### Problem requirements
As the answer, set down the lines below from the one containing "turquoise fish: 1 -> 4" through the one containing "turquoise tree: 2 -> 3", exactly and inclusively, and no others.

Before-and-after object listings:
########################################

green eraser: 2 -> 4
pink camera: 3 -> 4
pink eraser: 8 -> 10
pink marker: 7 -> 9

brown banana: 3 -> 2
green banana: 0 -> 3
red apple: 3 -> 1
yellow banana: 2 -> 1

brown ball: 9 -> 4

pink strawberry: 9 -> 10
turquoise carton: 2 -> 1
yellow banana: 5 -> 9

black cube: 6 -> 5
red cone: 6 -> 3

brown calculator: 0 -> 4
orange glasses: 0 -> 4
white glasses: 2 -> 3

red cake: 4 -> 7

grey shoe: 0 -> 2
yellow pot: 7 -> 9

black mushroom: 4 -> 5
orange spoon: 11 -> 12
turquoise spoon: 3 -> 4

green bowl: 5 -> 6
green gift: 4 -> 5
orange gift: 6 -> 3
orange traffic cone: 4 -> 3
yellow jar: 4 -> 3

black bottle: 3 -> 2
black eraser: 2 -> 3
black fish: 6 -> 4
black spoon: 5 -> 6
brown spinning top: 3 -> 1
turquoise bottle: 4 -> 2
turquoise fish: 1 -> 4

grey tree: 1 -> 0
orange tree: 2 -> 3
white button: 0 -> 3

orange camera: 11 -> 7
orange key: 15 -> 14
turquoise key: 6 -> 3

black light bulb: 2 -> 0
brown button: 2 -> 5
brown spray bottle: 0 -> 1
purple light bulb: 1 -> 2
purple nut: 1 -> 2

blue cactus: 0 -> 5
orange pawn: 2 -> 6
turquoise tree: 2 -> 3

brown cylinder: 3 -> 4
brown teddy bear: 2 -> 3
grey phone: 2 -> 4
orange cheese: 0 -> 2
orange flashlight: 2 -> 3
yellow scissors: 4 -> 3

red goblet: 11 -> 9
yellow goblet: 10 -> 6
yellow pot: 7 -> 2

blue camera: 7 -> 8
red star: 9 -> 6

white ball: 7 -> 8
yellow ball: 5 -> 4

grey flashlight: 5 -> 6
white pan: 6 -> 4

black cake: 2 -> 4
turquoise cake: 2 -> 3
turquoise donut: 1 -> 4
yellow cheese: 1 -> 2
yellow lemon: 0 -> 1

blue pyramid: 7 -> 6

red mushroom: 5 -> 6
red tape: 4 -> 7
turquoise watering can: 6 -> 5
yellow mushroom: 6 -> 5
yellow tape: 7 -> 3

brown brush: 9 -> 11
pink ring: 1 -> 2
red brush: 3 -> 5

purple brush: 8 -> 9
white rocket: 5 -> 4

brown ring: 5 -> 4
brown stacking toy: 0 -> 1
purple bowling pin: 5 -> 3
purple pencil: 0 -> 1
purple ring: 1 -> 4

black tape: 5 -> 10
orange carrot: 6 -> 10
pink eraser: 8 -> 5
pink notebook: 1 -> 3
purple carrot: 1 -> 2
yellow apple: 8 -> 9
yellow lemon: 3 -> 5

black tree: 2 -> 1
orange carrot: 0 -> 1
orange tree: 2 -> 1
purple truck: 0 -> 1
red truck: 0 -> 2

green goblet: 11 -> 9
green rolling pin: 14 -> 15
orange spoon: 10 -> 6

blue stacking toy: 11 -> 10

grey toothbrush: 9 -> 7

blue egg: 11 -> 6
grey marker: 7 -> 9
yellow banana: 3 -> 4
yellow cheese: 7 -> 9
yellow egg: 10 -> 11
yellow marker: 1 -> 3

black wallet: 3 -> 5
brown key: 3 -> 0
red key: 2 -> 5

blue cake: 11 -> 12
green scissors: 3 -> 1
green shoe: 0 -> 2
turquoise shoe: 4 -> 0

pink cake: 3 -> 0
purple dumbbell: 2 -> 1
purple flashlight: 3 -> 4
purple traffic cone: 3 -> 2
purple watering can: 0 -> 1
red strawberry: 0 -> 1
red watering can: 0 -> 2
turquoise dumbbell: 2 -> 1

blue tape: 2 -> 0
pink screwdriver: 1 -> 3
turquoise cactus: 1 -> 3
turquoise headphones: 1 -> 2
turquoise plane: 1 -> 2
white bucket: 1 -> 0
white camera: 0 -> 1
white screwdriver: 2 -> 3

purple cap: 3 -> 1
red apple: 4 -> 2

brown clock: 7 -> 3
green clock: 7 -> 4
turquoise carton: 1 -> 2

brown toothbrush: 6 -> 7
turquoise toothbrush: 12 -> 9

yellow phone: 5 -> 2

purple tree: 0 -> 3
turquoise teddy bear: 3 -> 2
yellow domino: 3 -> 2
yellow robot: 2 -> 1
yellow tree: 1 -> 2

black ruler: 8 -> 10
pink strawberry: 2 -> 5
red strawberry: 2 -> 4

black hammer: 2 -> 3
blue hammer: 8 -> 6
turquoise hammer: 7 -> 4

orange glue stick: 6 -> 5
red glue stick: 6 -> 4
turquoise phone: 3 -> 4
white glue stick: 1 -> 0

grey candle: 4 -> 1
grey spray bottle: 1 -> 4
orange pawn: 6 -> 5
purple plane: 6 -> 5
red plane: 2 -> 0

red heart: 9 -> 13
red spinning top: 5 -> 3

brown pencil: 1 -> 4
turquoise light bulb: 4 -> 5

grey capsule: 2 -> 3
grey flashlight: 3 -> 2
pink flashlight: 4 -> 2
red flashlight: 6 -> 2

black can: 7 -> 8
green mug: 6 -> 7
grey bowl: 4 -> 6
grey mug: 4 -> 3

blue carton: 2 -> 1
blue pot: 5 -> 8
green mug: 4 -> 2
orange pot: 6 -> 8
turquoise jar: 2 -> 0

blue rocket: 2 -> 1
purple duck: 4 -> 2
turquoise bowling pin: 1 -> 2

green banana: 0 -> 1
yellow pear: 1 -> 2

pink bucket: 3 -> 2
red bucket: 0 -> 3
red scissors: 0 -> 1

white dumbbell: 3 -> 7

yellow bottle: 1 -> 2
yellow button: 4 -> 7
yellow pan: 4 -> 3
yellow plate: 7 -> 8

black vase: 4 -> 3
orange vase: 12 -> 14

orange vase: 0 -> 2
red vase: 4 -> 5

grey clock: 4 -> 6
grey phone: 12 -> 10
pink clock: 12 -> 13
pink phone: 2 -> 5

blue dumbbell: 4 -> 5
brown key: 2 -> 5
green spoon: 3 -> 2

########################################

### Solution
turquoise fish: 1 -> 4

grey tree: 1 -> 0
orange tree: 2 -> 3
white button: 0 -> 3

orange camera: 11 -> 7
orange key: 15 -> 14
turquoise key: 6 -> 3

black light bulb: 2 -> 0
brown button: 2 -> 5
brown spray bottle: 0 -> 1
purple light bulb: 1 -> 2
purple nut: 1 -> 2

blue cactus: 0 -> 5
orange pawn: 2 -> 6
turquoise tree: 2 -> 3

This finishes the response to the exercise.